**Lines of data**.
►

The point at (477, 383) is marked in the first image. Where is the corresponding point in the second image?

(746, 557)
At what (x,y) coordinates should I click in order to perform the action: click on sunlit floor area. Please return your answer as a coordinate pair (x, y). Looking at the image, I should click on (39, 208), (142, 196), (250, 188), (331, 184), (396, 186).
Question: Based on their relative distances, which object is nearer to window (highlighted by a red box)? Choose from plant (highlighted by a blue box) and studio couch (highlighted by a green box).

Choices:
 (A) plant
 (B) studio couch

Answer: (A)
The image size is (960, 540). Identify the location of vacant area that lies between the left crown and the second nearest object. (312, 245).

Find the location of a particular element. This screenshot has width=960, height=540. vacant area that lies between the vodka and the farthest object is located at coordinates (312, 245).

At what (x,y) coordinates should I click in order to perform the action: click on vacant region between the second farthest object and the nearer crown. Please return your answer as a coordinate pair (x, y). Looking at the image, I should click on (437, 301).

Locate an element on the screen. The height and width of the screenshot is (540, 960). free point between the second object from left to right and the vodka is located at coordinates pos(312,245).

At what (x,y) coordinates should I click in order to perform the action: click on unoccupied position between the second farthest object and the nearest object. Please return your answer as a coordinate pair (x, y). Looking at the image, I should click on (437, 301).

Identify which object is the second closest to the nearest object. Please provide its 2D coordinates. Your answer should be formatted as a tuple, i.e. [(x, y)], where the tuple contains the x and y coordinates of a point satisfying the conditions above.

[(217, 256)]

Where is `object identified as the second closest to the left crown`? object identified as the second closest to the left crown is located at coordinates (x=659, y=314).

◄
►

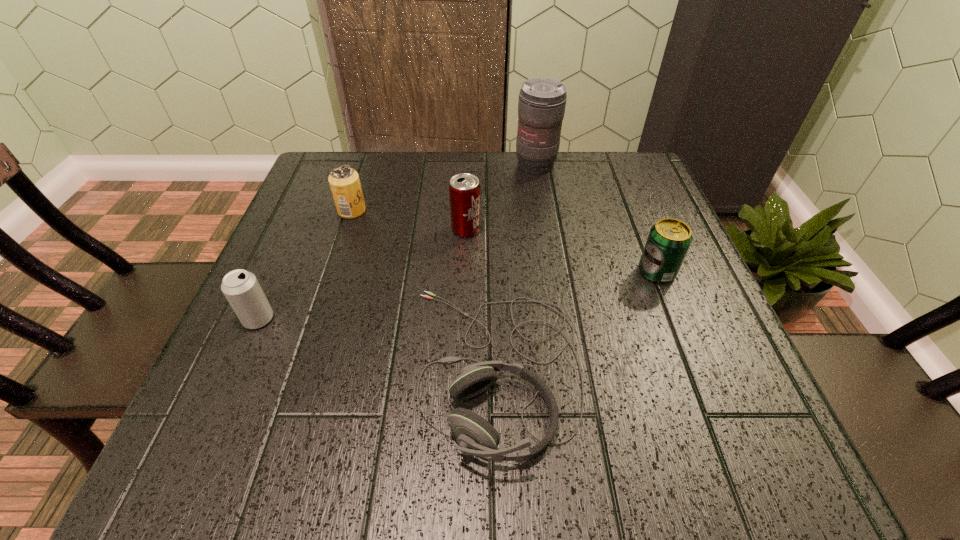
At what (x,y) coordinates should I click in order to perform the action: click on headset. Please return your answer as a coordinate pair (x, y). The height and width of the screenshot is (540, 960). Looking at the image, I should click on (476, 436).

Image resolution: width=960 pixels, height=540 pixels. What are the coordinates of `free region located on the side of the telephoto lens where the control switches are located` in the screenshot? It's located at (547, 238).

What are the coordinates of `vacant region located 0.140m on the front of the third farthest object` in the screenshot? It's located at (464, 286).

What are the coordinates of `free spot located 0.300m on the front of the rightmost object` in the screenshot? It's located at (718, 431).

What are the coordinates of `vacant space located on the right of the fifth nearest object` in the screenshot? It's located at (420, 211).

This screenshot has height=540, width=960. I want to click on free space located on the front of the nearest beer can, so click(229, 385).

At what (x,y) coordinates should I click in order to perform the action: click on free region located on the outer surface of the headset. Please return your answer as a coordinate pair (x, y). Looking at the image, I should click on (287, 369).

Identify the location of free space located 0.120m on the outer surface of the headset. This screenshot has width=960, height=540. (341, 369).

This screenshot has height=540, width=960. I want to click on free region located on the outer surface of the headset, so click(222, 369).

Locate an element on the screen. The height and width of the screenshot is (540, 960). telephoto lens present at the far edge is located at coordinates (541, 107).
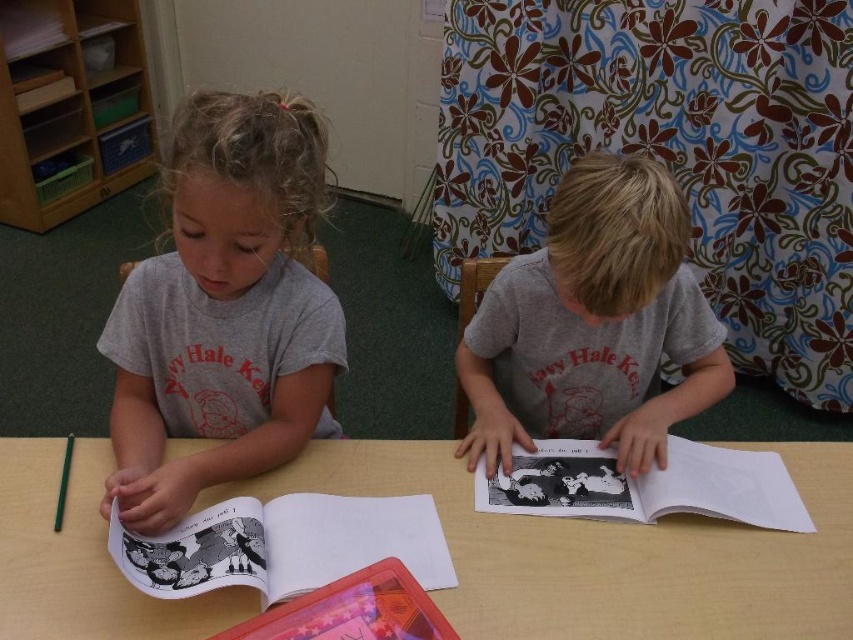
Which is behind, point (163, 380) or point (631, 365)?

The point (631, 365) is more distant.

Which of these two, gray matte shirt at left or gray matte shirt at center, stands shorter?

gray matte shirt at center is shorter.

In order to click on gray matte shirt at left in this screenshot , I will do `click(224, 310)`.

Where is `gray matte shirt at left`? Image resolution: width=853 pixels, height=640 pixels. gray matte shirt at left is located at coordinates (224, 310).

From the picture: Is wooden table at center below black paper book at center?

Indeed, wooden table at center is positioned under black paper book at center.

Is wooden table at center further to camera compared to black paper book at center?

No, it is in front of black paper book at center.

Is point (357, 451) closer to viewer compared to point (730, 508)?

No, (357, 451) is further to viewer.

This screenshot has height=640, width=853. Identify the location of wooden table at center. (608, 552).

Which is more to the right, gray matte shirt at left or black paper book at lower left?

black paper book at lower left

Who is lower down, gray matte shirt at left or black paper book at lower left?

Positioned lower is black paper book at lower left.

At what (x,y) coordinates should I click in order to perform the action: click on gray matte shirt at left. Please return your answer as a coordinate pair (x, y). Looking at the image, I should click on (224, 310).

◄
►

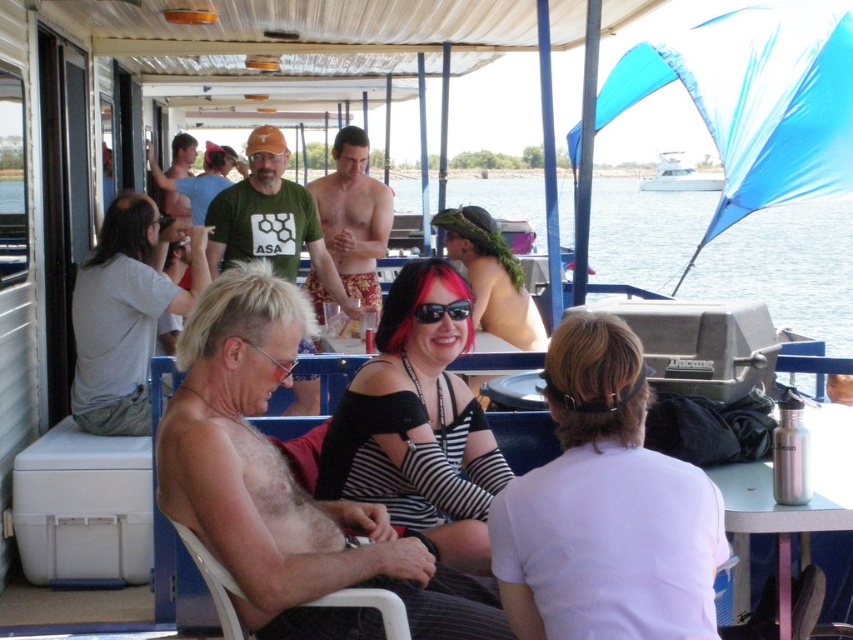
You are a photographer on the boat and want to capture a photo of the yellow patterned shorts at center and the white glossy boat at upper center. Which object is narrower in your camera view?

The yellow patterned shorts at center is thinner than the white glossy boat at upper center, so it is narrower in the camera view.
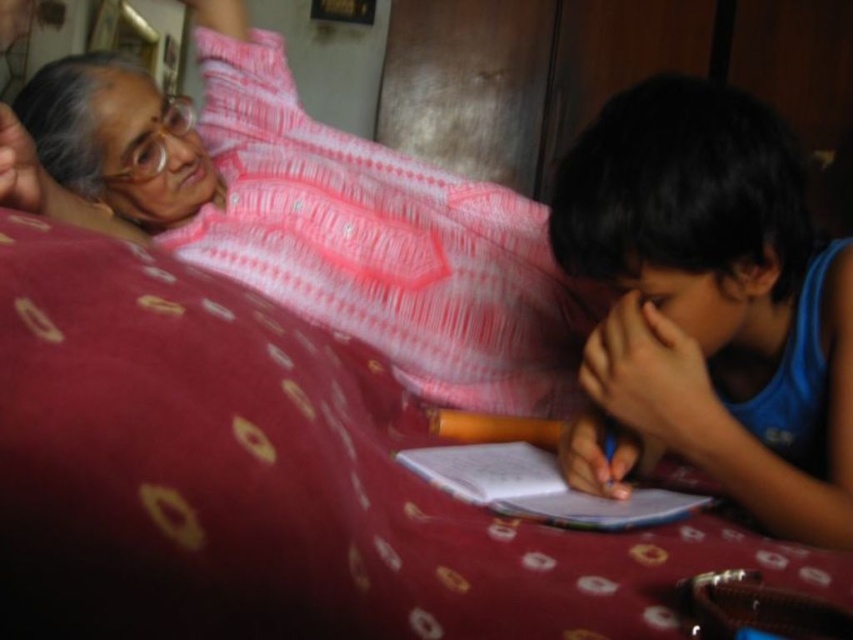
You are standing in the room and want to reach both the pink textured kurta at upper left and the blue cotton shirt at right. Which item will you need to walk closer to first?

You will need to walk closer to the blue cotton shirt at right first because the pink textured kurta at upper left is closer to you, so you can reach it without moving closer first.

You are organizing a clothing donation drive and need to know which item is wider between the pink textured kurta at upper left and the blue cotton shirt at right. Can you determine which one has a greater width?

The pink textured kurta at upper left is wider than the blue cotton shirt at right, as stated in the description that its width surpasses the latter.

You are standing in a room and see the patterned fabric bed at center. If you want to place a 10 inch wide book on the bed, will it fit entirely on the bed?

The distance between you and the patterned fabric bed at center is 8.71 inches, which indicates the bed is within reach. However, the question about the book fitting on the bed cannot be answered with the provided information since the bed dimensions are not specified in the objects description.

◄

Reproduce, without any changes, every line from the one containing "The point at" to the one containing "[(217, 256)]", including both of those lines.

The point at (477, 383) is marked in the first image. Where is the corresponding point in the second image?

(746, 557)
At what (x,y) coordinates should I click in order to perform the action: click on sunlit floor area. Please return your answer as a coordinate pair (x, y). Looking at the image, I should click on (39, 208), (142, 196), (250, 188), (331, 184), (396, 186).
Question: Based on their relative distances, which object is nearer to window (highlighted by a red box)? Choose from plant (highlighted by a blue box) and studio couch (highlighted by a green box).

Choices:
 (A) plant
 (B) studio couch

Answer: (A)
The image size is (960, 540). Identify the location of vacant area that lies between the left crown and the second nearest object. (312, 245).

Find the location of a particular element. This screenshot has width=960, height=540. vacant area that lies between the vodka and the farthest object is located at coordinates (312, 245).

At what (x,y) coordinates should I click in order to perform the action: click on vacant region between the second farthest object and the nearer crown. Please return your answer as a coordinate pair (x, y). Looking at the image, I should click on (437, 301).

Locate an element on the screen. The height and width of the screenshot is (540, 960). free point between the second object from left to right and the vodka is located at coordinates pos(312,245).

At what (x,y) coordinates should I click in order to perform the action: click on unoccupied position between the second farthest object and the nearest object. Please return your answer as a coordinate pair (x, y). Looking at the image, I should click on (437, 301).

Identify which object is the second closest to the nearest object. Please provide its 2D coordinates. Your answer should be formatted as a tuple, i.e. [(x, y)], where the tuple contains the x and y coordinates of a point satisfying the conditions above.

[(217, 256)]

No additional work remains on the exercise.